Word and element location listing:
++++
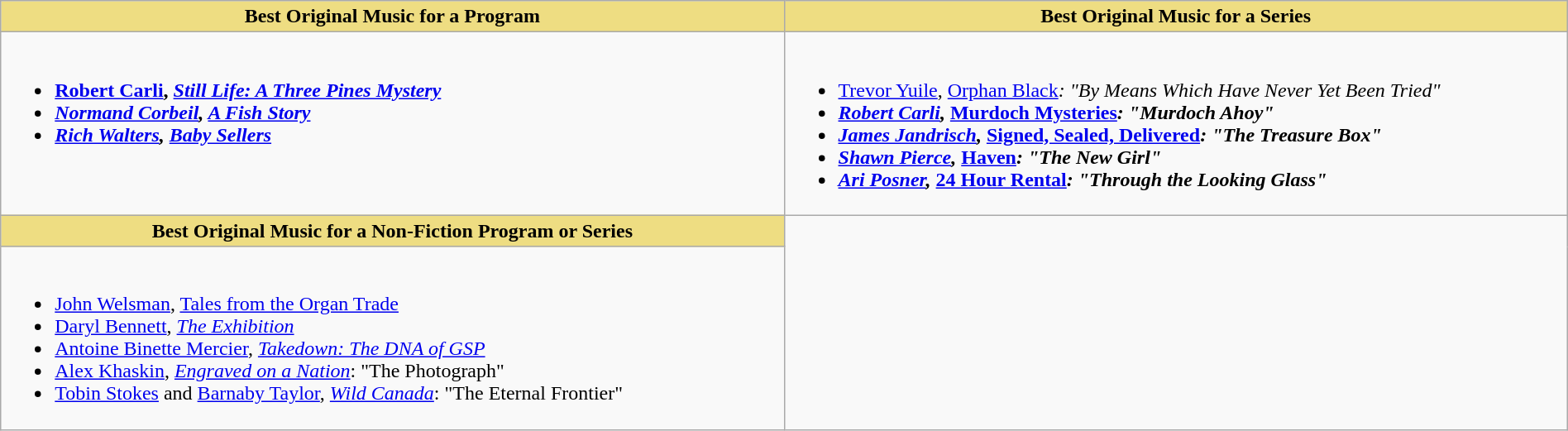
Best Original Music for a Non-Fiction Program or Series (392, 231)
Robert Carli, Still Life: A Three Pines MysteryNormand Corbeil, A Fish StoryRich Walters, Baby Sellers (392, 124)
Best Original Music for a Series (1176, 17)
Best Original Music for a Program (392, 17)
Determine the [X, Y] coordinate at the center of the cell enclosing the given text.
++++
* Prompt
Rewrite the listing starting at its beginning and ending at the line containing "Best Original Music for a Program (392, 17)", substituting "Season" for every "Series" and changing nothing else. Leave the pictures out of your answer.

* Exercise solution
Best Original Music for a Non-Fiction Program or Season (392, 231)
Robert Carli, Still Life: A Three Pines MysteryNormand Corbeil, A Fish StoryRich Walters, Baby Sellers (392, 124)
Best Original Music for a Season (1176, 17)
Best Original Music for a Program (392, 17)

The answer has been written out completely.